* begin *

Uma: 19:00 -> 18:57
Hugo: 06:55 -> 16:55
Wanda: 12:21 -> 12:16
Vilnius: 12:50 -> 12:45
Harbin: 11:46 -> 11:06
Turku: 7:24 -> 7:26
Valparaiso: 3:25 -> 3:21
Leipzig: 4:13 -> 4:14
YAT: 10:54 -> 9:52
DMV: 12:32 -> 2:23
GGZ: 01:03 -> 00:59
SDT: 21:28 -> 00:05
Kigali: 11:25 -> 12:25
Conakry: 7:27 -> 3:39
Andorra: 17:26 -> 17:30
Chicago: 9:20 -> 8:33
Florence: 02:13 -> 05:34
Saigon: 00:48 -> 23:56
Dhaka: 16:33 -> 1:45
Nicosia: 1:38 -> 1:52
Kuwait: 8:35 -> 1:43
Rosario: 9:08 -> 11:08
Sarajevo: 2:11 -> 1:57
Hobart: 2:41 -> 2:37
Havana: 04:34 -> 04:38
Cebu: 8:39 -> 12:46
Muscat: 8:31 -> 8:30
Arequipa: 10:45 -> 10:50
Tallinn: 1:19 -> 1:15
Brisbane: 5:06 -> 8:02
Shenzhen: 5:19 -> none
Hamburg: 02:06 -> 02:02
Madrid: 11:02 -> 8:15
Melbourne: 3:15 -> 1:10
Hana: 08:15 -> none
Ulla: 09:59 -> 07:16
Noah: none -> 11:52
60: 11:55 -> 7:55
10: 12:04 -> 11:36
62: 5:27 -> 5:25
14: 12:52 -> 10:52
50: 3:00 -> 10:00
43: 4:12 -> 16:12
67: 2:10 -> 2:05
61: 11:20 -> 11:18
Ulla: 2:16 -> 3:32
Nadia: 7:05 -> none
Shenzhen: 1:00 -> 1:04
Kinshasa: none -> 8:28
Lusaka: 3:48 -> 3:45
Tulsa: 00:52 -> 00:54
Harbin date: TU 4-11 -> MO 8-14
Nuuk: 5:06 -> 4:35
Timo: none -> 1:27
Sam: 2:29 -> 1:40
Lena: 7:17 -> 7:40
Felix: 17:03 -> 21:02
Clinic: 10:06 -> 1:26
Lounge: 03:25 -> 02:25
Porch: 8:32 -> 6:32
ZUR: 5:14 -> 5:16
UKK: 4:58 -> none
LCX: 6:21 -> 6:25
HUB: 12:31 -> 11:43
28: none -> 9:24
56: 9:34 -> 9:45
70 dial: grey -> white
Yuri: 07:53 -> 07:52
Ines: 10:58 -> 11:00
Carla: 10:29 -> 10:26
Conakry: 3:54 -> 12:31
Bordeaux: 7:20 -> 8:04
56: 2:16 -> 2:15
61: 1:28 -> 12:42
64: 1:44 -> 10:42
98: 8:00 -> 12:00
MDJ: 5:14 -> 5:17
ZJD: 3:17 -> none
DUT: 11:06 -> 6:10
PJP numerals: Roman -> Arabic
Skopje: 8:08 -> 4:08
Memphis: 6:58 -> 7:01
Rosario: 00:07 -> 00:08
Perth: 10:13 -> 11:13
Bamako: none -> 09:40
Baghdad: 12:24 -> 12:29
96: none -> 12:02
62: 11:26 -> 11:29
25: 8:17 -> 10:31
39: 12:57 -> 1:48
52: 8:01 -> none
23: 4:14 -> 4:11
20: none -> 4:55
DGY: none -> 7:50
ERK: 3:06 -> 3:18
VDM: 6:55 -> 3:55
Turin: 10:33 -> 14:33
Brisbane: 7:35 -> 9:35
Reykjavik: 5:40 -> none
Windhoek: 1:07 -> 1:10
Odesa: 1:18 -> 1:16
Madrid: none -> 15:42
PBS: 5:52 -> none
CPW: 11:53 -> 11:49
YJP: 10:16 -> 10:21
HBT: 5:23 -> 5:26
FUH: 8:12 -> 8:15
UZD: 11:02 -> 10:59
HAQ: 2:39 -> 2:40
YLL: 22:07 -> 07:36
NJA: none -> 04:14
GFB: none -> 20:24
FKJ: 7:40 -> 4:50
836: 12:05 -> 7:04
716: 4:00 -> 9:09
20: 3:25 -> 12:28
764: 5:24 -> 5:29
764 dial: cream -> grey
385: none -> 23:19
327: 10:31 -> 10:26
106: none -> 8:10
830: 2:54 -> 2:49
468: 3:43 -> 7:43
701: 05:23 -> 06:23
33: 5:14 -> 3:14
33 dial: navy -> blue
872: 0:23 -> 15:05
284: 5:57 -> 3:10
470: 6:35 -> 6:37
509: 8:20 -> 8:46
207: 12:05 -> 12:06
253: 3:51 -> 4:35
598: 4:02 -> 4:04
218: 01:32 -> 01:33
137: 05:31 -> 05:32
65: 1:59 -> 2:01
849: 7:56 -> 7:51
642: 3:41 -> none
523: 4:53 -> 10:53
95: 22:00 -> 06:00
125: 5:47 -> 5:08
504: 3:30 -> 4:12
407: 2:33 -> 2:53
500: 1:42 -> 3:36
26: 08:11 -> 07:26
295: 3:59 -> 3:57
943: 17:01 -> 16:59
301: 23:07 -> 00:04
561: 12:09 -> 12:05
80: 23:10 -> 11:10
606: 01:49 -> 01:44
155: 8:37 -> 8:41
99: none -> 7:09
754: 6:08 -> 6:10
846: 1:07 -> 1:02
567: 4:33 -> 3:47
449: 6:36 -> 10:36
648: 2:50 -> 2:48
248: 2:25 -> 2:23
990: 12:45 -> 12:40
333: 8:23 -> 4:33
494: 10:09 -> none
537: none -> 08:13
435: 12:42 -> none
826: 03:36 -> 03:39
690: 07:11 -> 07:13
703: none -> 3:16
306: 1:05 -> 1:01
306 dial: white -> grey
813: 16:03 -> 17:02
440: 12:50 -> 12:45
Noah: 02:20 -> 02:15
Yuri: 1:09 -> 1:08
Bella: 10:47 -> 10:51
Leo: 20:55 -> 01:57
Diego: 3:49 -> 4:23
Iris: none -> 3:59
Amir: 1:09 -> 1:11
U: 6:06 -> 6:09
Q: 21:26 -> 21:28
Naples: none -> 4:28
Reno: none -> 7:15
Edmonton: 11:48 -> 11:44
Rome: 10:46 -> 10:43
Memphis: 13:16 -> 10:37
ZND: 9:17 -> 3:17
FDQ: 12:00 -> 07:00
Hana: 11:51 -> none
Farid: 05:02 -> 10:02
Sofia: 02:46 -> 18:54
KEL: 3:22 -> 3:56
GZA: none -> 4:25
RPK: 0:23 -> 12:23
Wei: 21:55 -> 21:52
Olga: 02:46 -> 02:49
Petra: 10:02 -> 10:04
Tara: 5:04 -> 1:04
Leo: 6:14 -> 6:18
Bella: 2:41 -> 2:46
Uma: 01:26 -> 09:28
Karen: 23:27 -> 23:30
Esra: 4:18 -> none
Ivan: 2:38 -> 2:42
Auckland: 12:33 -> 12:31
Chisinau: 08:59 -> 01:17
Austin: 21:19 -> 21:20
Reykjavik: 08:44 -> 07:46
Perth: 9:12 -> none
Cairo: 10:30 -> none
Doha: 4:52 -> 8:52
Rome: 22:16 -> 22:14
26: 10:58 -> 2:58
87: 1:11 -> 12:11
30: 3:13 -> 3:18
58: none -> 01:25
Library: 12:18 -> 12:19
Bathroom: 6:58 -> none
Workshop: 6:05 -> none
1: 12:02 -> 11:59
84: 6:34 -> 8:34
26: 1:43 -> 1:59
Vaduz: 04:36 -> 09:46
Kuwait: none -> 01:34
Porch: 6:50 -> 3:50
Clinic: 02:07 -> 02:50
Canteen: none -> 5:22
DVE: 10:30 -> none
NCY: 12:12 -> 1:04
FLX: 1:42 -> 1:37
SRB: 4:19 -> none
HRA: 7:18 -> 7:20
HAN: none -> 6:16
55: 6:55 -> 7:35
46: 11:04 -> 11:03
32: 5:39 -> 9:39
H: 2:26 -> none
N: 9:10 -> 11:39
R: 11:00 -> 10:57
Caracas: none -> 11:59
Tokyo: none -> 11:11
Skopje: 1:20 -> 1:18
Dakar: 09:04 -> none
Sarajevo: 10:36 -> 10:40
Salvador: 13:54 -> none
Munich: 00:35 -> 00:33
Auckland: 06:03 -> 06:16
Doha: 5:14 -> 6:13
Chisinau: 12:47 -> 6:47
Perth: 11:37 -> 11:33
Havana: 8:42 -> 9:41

* end *

SET TASK.
Reproduce the listing above word for word, from its first line up to and including the line with "28: none -> 9:24".

REPLY TO THE TASK.
Uma: 19:00 -> 18:57
Hugo: 06:55 -> 16:55
Wanda: 12:21 -> 12:16
Vilnius: 12:50 -> 12:45
Harbin: 11:46 -> 11:06
Turku: 7:24 -> 7:26
Valparaiso: 3:25 -> 3:21
Leipzig: 4:13 -> 4:14
YAT: 10:54 -> 9:52
DMV: 12:32 -> 2:23
GGZ: 01:03 -> 00:59
SDT: 21:28 -> 00:05
Kigali: 11:25 -> 12:25
Conakry: 7:27 -> 3:39
Andorra: 17:26 -> 17:30
Chicago: 9:20 -> 8:33
Florence: 02:13 -> 05:34
Saigon: 00:48 -> 23:56
Dhaka: 16:33 -> 1:45
Nicosia: 1:38 -> 1:52
Kuwait: 8:35 -> 1:43
Rosario: 9:08 -> 11:08
Sarajevo: 2:11 -> 1:57
Hobart: 2:41 -> 2:37
Havana: 04:34 -> 04:38
Cebu: 8:39 -> 12:46
Muscat: 8:31 -> 8:30
Arequipa: 10:45 -> 10:50
Tallinn: 1:19 -> 1:15
Brisbane: 5:06 -> 8:02
Shenzhen: 5:19 -> none
Hamburg: 02:06 -> 02:02
Madrid: 11:02 -> 8:15
Melbourne: 3:15 -> 1:10
Hana: 08:15 -> none
Ulla: 09:59 -> 07:16
Noah: none -> 11:52
60: 11:55 -> 7:55
10: 12:04 -> 11:36
62: 5:27 -> 5:25
14: 12:52 -> 10:52
50: 3:00 -> 10:00
43: 4:12 -> 16:12
67: 2:10 -> 2:05
61: 11:20 -> 11:18
Ulla: 2:16 -> 3:32
Nadia: 7:05 -> none
Shenzhen: 1:00 -> 1:04
Kinshasa: none -> 8:28
Lusaka: 3:48 -> 3:45
Tulsa: 00:52 -> 00:54
Harbin date: TU 4-11 -> MO 8-14
Nuuk: 5:06 -> 4:35
Timo: none -> 1:27
Sam: 2:29 -> 1:40
Lena: 7:17 -> 7:40
Felix: 17:03 -> 21:02
Clinic: 10:06 -> 1:26
Lounge: 03:25 -> 02:25
Porch: 8:32 -> 6:32
ZUR: 5:14 -> 5:16
UKK: 4:58 -> none
LCX: 6:21 -> 6:25
HUB: 12:31 -> 11:43
28: none -> 9:24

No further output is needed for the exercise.